What is required: Please copy out the entries below exactly, beginning with the line that contains "(374, 278) = (528, 559): red" and ending with the line that contains "(549, 120) = (161, 702): orange", and include nothing outside that span.

· · · · · · ·

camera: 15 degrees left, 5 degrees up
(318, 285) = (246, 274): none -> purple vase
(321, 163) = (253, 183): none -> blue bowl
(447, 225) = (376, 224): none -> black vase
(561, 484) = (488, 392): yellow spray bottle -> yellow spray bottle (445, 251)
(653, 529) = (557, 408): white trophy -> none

· · · · · · ·

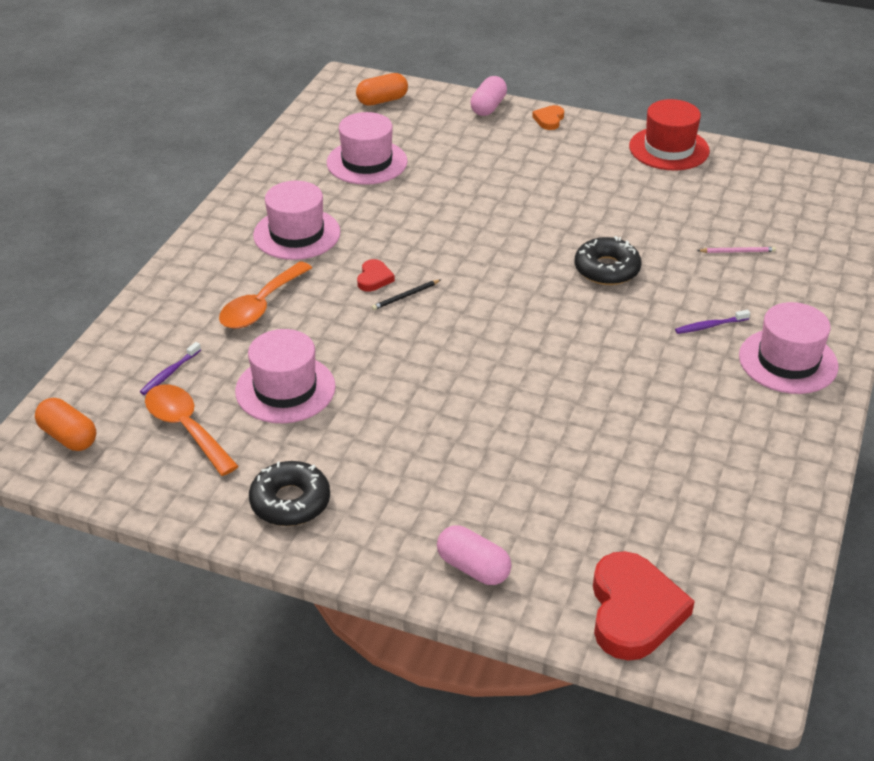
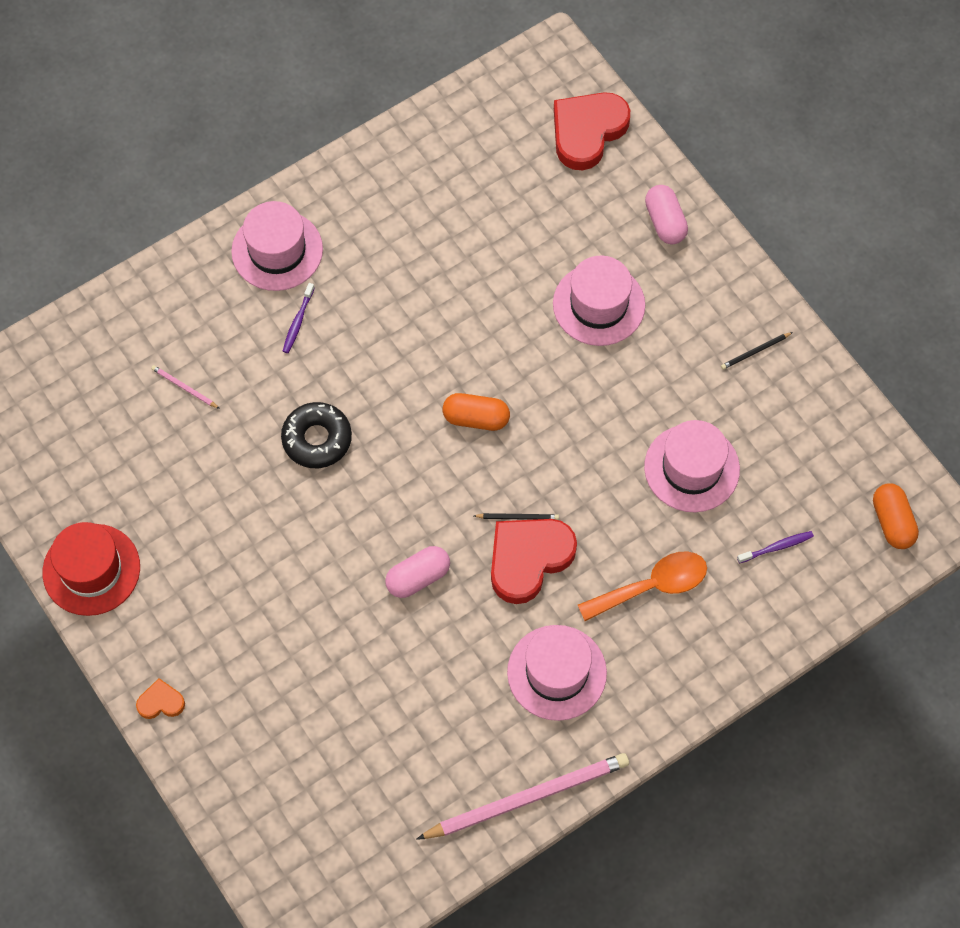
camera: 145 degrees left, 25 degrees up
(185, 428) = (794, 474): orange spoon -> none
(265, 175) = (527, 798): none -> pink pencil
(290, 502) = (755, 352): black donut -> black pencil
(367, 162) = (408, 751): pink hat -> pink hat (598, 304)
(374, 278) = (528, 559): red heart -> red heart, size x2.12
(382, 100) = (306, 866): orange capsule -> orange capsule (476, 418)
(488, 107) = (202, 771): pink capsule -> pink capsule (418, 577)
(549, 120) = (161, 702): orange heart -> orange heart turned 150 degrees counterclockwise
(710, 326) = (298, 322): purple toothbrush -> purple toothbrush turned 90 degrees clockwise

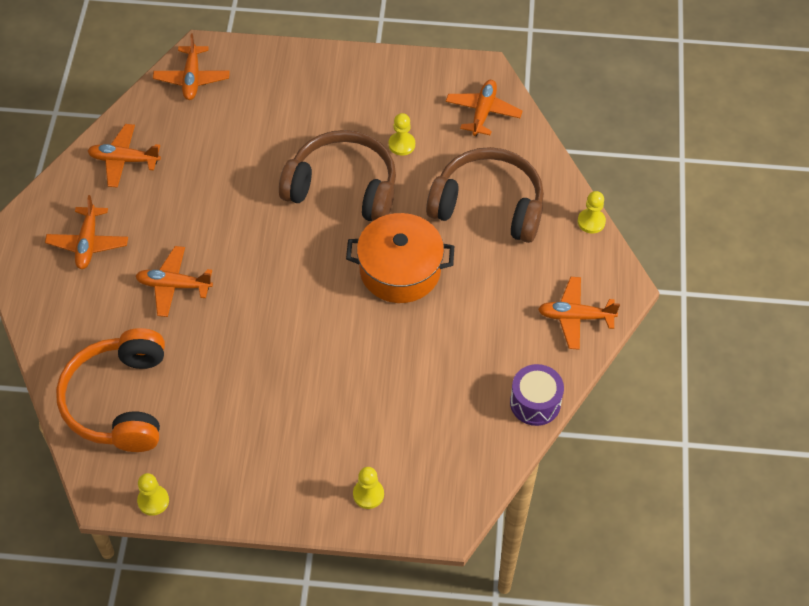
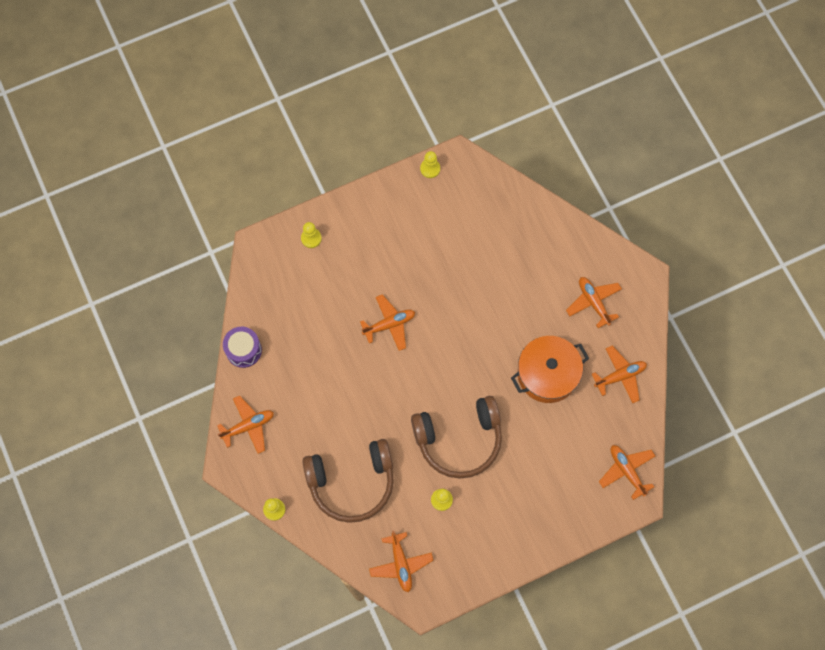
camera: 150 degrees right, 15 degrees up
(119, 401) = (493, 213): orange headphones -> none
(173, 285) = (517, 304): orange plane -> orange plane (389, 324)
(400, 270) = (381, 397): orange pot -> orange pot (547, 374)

· · · · · · ·

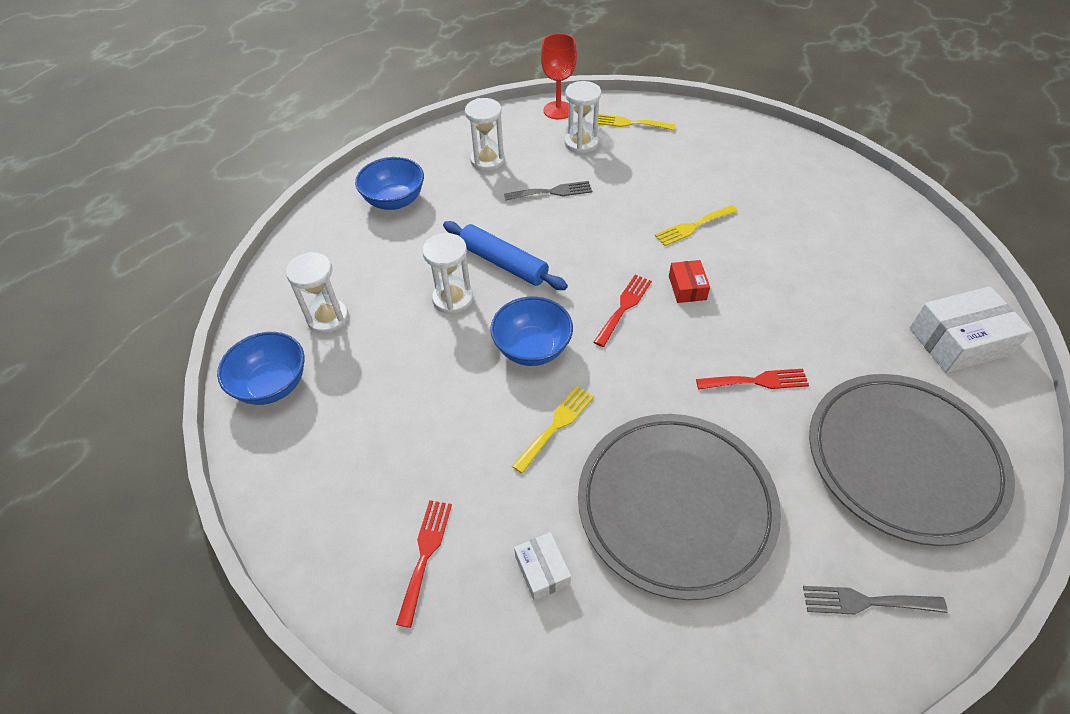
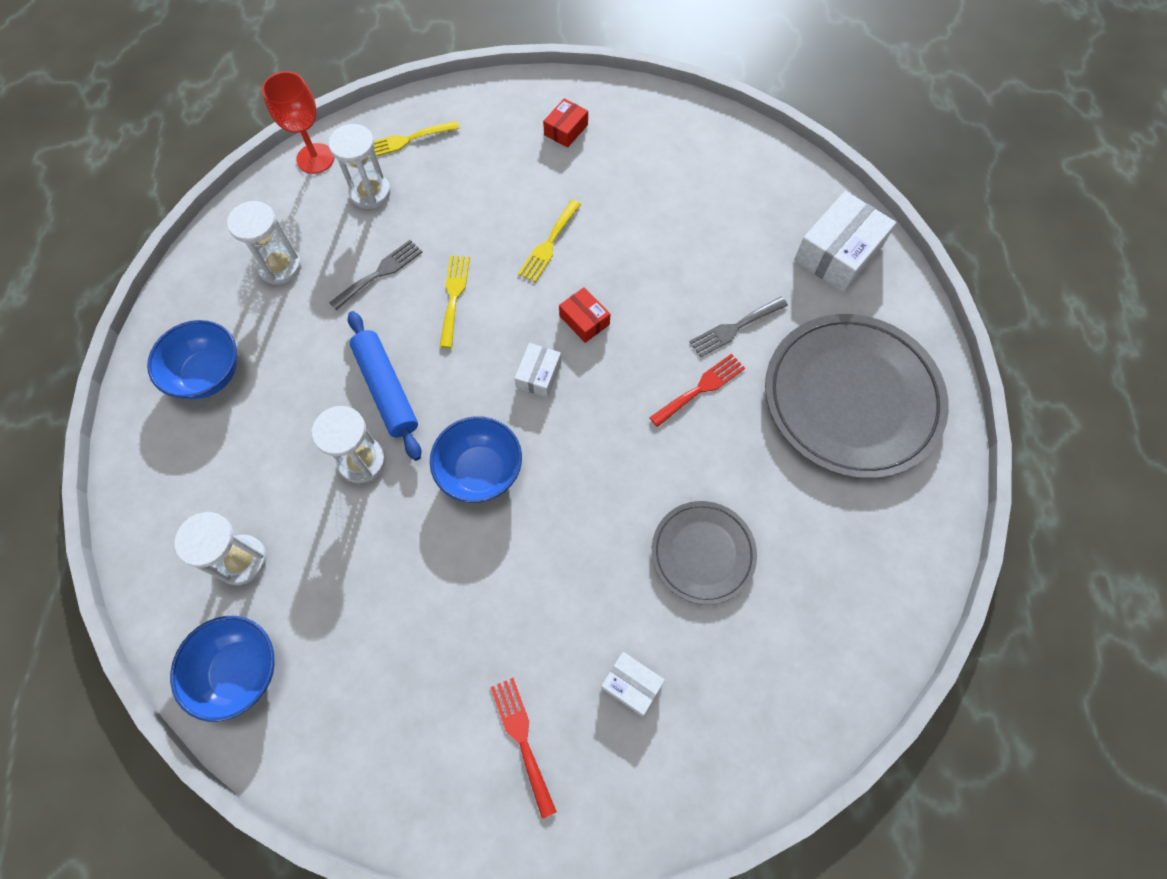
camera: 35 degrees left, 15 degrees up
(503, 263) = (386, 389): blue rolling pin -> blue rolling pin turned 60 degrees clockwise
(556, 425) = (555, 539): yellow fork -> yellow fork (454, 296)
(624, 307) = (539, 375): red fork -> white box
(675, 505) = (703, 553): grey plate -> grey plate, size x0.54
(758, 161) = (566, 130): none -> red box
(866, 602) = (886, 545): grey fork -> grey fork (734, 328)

· · · · · · ·

Answer to this task:
(374, 278) = (528, 559): red heart -> red heart, size x2.12
(382, 100) = (306, 866): orange capsule -> orange capsule (476, 418)
(488, 107) = (202, 771): pink capsule -> pink capsule (418, 577)
(549, 120) = (161, 702): orange heart -> orange heart turned 150 degrees counterclockwise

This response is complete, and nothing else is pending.